--- DATA SHOWN Enclosed Below ---

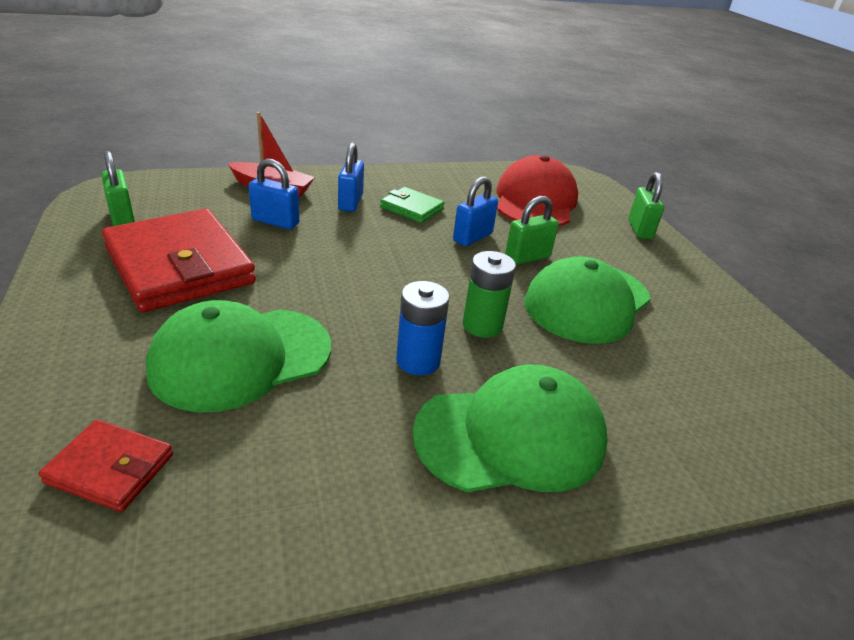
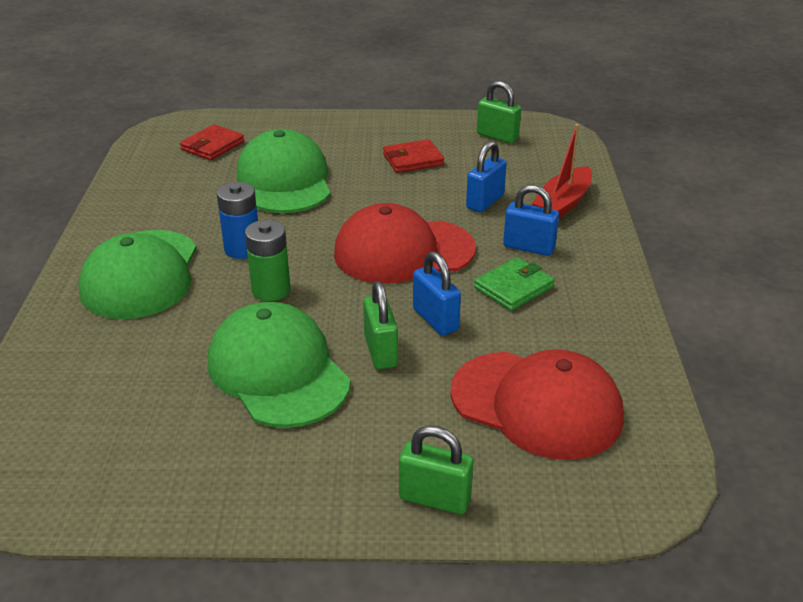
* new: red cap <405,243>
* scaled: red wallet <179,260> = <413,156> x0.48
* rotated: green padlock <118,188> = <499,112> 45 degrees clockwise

--- End of Enclosed DATA SHOWN ---

HOW TO COMPLETE THIS TASK :: Reproduce the data in full. Do not carry over any picture.

WRITTEN REPLY ::
* new: red cap <405,243>
* scaled: red wallet <179,260> = <413,156> x0.48
* rotated: green padlock <118,188> = <499,112> 45 degrees clockwise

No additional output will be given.